[[ RECORD SET open ]]
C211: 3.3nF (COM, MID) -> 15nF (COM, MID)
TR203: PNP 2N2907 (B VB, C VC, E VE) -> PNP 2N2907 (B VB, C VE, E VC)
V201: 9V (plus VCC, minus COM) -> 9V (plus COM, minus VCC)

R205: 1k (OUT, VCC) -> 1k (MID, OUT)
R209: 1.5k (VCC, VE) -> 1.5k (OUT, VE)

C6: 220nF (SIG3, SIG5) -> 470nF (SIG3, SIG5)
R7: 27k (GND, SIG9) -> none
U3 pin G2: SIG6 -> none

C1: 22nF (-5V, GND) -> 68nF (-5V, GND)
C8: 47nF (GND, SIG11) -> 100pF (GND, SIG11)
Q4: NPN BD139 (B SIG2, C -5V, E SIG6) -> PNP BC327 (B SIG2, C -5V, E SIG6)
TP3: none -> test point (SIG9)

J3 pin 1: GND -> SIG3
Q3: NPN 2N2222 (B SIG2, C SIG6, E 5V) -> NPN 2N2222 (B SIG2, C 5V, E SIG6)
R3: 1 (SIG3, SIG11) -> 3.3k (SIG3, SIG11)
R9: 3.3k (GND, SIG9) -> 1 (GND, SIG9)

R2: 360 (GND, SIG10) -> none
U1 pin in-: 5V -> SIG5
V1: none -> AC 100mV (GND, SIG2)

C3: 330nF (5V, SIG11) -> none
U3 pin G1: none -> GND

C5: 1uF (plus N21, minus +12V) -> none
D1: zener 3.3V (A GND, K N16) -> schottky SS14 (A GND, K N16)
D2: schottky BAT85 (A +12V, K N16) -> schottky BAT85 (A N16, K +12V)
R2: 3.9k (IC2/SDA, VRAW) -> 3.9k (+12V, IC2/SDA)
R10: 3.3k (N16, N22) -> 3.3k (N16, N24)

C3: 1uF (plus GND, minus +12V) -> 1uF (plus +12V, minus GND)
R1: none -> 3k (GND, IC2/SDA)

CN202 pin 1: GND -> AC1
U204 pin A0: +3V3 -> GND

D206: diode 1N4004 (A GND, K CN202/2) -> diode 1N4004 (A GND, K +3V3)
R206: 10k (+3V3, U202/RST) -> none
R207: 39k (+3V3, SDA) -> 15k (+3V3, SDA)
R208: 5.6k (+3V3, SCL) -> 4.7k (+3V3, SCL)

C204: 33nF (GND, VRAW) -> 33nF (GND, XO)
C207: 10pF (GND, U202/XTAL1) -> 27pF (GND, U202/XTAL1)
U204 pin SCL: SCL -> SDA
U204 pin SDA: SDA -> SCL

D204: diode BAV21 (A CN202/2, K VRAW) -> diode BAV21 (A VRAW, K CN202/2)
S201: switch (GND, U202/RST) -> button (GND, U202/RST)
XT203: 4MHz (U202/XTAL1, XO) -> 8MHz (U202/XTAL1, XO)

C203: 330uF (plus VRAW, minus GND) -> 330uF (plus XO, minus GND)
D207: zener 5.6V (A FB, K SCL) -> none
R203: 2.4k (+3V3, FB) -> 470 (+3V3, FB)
[[ RECORD SET closed ]]
** YOUR TASK **
Repeat the data verbatim, line after line, leaving nothing out.

** THE COMPLETED TASK **
C211: 3.3nF (COM, MID) -> 15nF (COM, MID)
TR203: PNP 2N2907 (B VB, C VC, E VE) -> PNP 2N2907 (B VB, C VE, E VC)
V201: 9V (plus VCC, minus COM) -> 9V (plus COM, minus VCC)

R205: 1k (OUT, VCC) -> 1k (MID, OUT)
R209: 1.5k (VCC, VE) -> 1.5k (OUT, VE)

C6: 220nF (SIG3, SIG5) -> 470nF (SIG3, SIG5)
R7: 27k (GND, SIG9) -> none
U3 pin G2: SIG6 -> none

C1: 22nF (-5V, GND) -> 68nF (-5V, GND)
C8: 47nF (GND, SIG11) -> 100pF (GND, SIG11)
Q4: NPN BD139 (B SIG2, C -5V, E SIG6) -> PNP BC327 (B SIG2, C -5V, E SIG6)
TP3: none -> test point (SIG9)

J3 pin 1: GND -> SIG3
Q3: NPN 2N2222 (B SIG2, C SIG6, E 5V) -> NPN 2N2222 (B SIG2, C 5V, E SIG6)
R3: 1 (SIG3, SIG11) -> 3.3k (SIG3, SIG11)
R9: 3.3k (GND, SIG9) -> 1 (GND, SIG9)

R2: 360 (GND, SIG10) -> none
U1 pin in-: 5V -> SIG5
V1: none -> AC 100mV (GND, SIG2)

C3: 330nF (5V, SIG11) -> none
U3 pin G1: none -> GND

C5: 1uF (plus N21, minus +12V) -> none
D1: zener 3.3V (A GND, K N16) -> schottky SS14 (A GND, K N16)
D2: schottky BAT85 (A +12V, K N16) -> schottky BAT85 (A N16, K +12V)
R2: 3.9k (IC2/SDA, VRAW) -> 3.9k (+12V, IC2/SDA)
R10: 3.3k (N16, N22) -> 3.3k (N16, N24)

C3: 1uF (plus GND, minus +12V) -> 1uF (plus +12V, minus GND)
R1: none -> 3k (GND, IC2/SDA)

CN202 pin 1: GND -> AC1
U204 pin A0: +3V3 -> GND

D206: diode 1N4004 (A GND, K CN202/2) -> diode 1N4004 (A GND, K +3V3)
R206: 10k (+3V3, U202/RST) -> none
R207: 39k (+3V3, SDA) -> 15k (+3V3, SDA)
R208: 5.6k (+3V3, SCL) -> 4.7k (+3V3, SCL)

C204: 33nF (GND, VRAW) -> 33nF (GND, XO)
C207: 10pF (GND, U202/XTAL1) -> 27pF (GND, U202/XTAL1)
U204 pin SCL: SCL -> SDA
U204 pin SDA: SDA -> SCL

D204: diode BAV21 (A CN202/2, K VRAW) -> diode BAV21 (A VRAW, K CN202/2)
S201: switch (GND, U202/RST) -> button (GND, U202/RST)
XT203: 4MHz (U202/XTAL1, XO) -> 8MHz (U202/XTAL1, XO)

C203: 330uF (plus VRAW, minus GND) -> 330uF (plus XO, minus GND)
D207: zener 5.6V (A FB, K SCL) -> none
R203: 2.4k (+3V3, FB) -> 470 (+3V3, FB)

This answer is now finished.